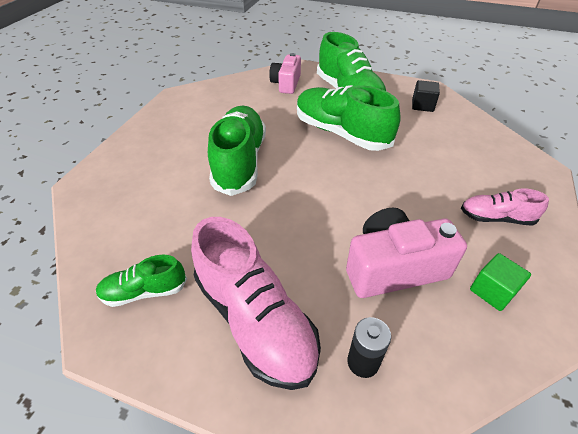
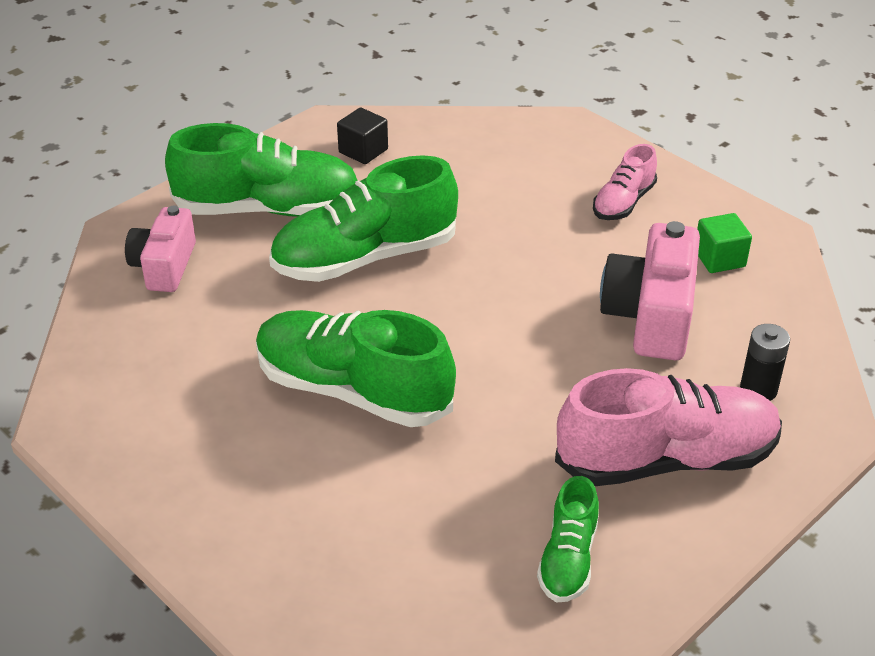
camera: 65 degrees left, 5 degrees down
(286, 84) = (164, 266): pink camera -> pink camera turned 60 degrees clockwise

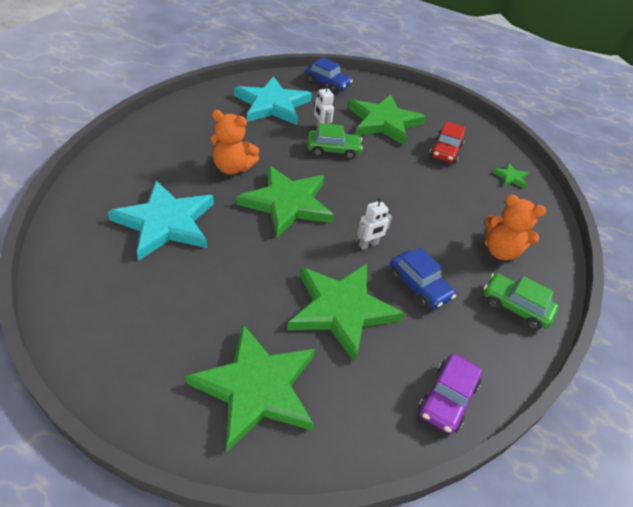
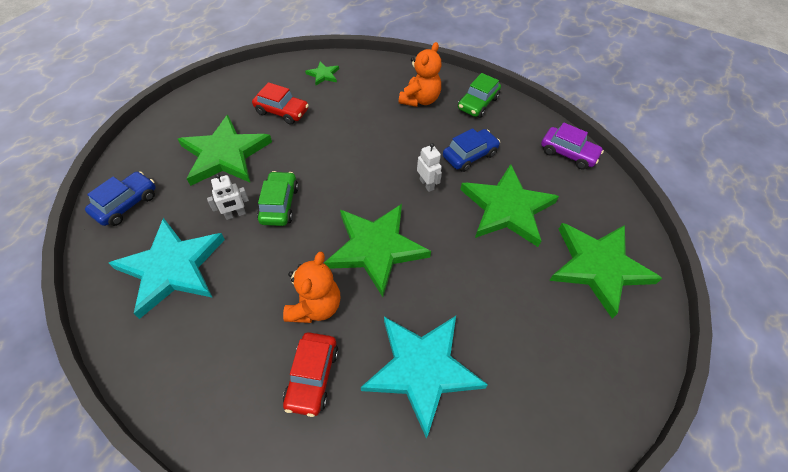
camera: 85 degrees left, 10 degrees up
(175, 165) = (312, 377): none -> red car

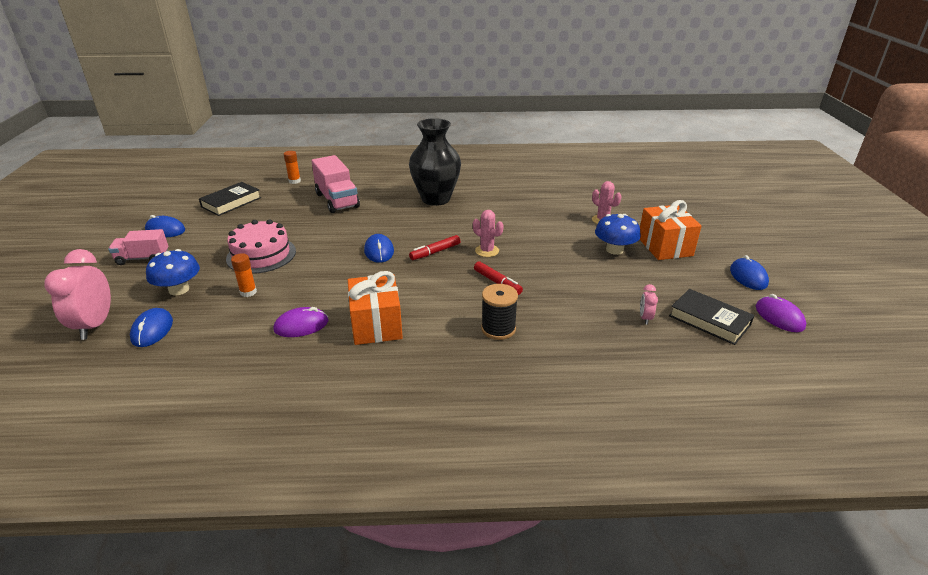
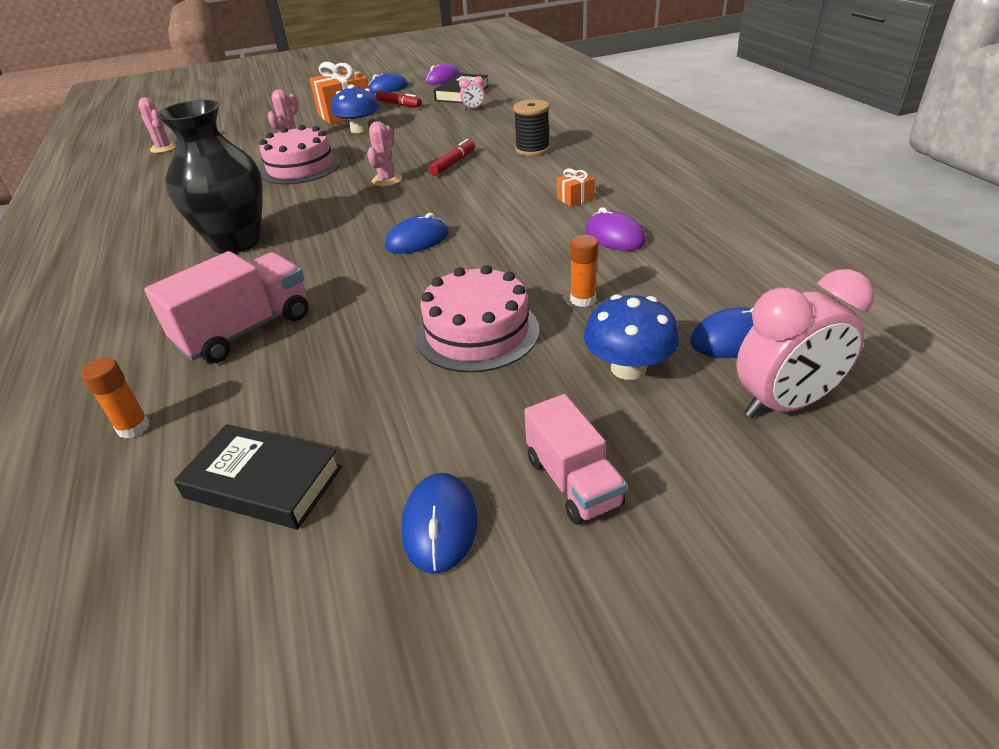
camera: 105 degrees left, 5 degrees up
(376, 325) = (575, 198): orange gift -> orange gift, size x0.45
(435, 252) = (403, 206): red marker -> red marker (399, 104)
(540, 221) = (300, 167): none -> pink cake
(619, 176) = (164, 148): none -> pink cactus

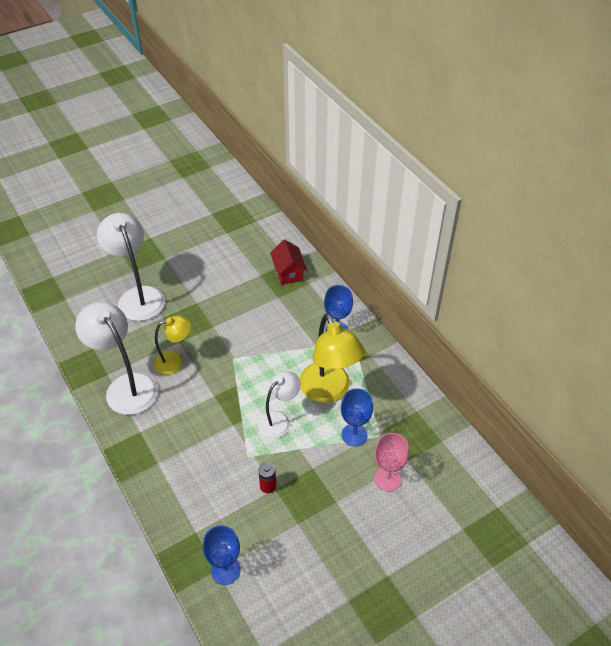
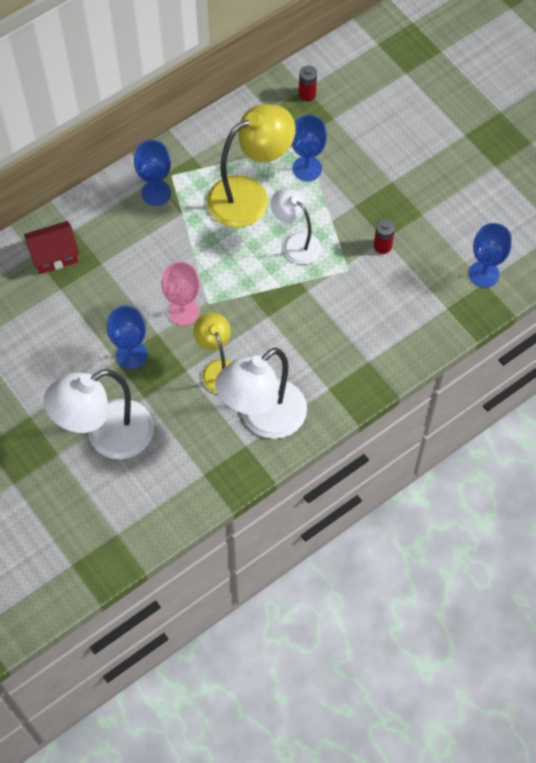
camera: 95 degrees left, 15 degrees up
(198, 311) = (131, 355): none -> blue goblet
(387, 479) = (358, 136): pink goblet -> pink goblet (183, 312)
(435, 441) = (307, 94): none -> red battery

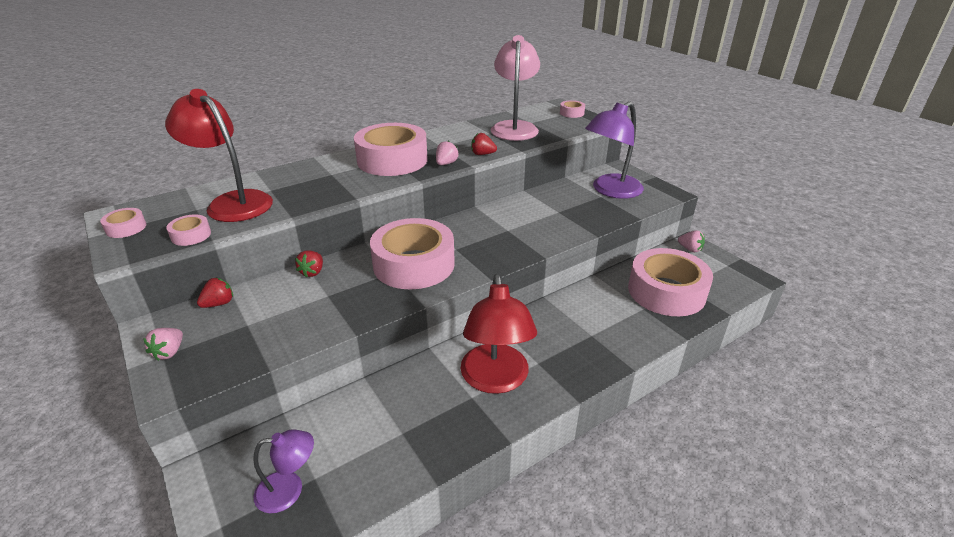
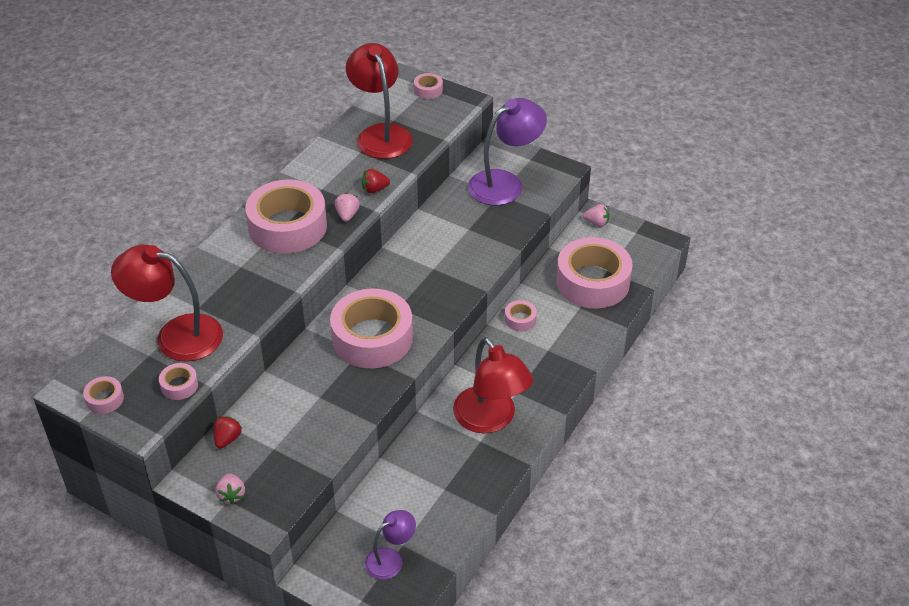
camera: 25 degrees left, 10 degrees up
(312, 272) = (284, 378): red strawberry -> none
(514, 127) = (380, 134): pink lamp -> red lamp
(577, 302) = (520, 319): none -> pink tape
(610, 190) = (505, 183): purple lamp -> purple lamp turned 150 degrees counterclockwise

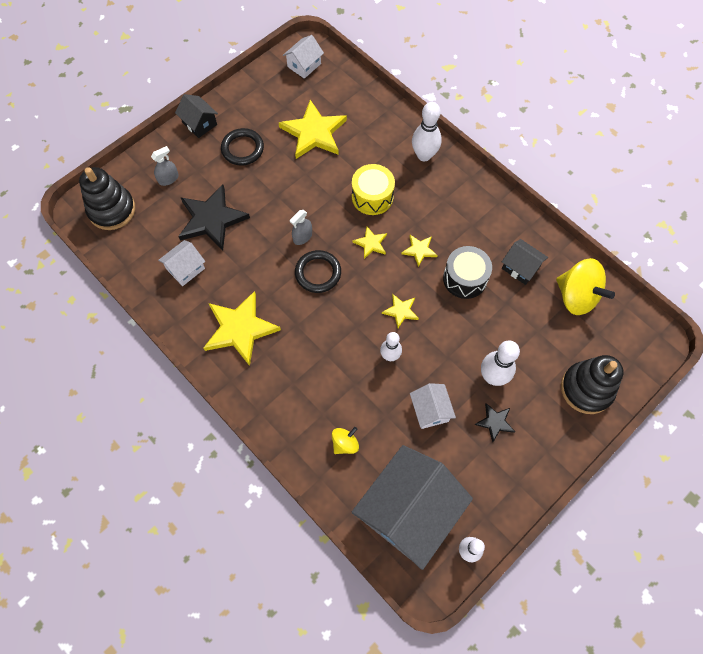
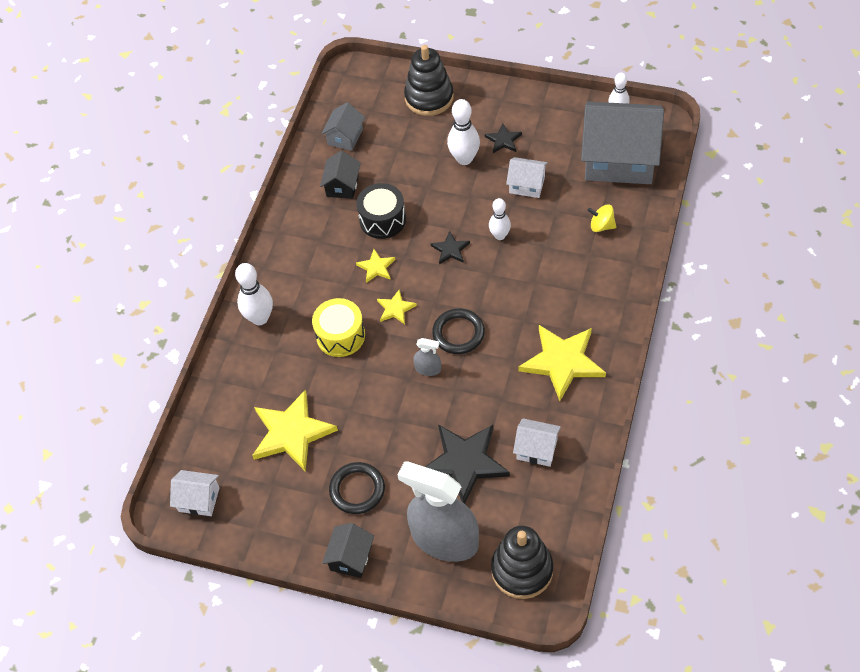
camera: 115 degrees left, 10 degrees down
(168, 179) = (444, 539): grey spray bottle -> grey spray bottle, size x2.45
(401, 311) = (450, 249): yellow star -> black star
(430, 410) = (527, 185): white house -> white house turned 60 degrees clockwise
(576, 296) = (345, 137): yellow spinning top -> grey house

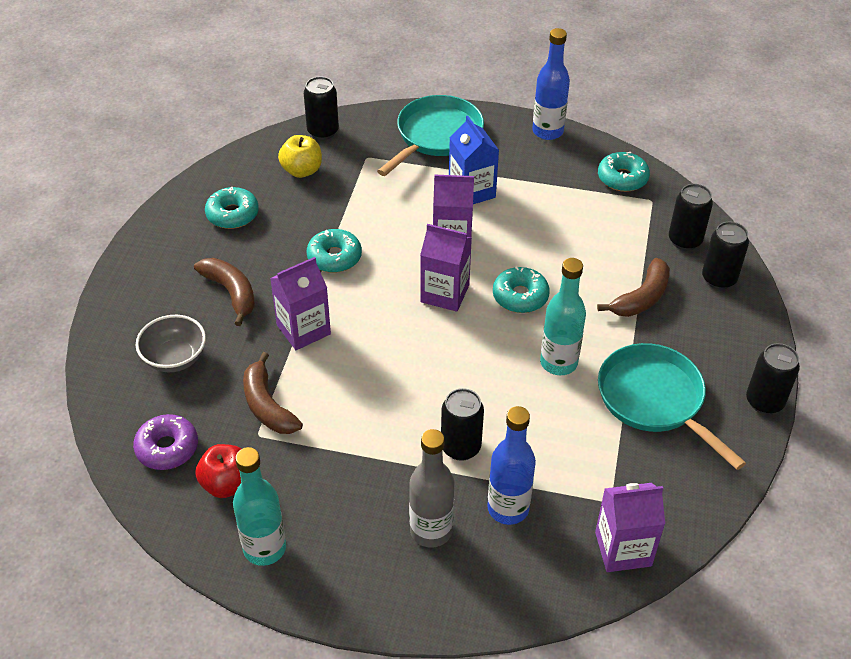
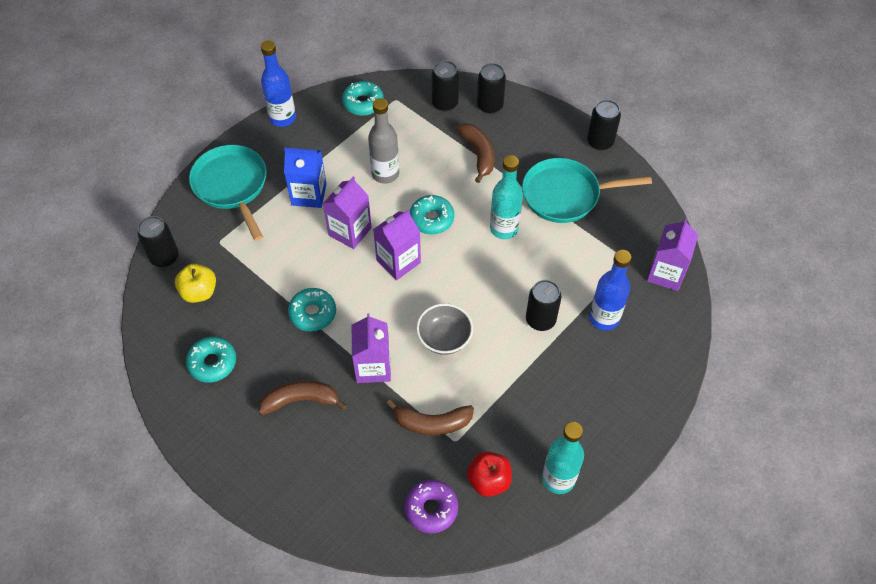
camera: 60 degrees left, 10 degrees up
(175, 358) = (343, 468): grey bowl -> grey bowl (444, 338)
(431, 531) = (598, 370): grey bottle -> grey bottle (385, 174)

* _Exercise_:
Give again the stretch of the entries above that begins at the line with "camera: 95 degrees left, 15 degrees up" and ends at the line with "(514, 127) = (380, 134): pink", word for word, with no pictures.

* _Response to the exercise_:
camera: 95 degrees left, 15 degrees up
(198, 311) = (131, 355): none -> blue goblet
(387, 479) = (358, 136): pink goblet -> pink goblet (183, 312)
(435, 441) = (307, 94): none -> red battery

camera: 25 degrees left, 10 degrees up
(312, 272) = (284, 378): red strawberry -> none
(514, 127) = (380, 134): pink lamp -> red lamp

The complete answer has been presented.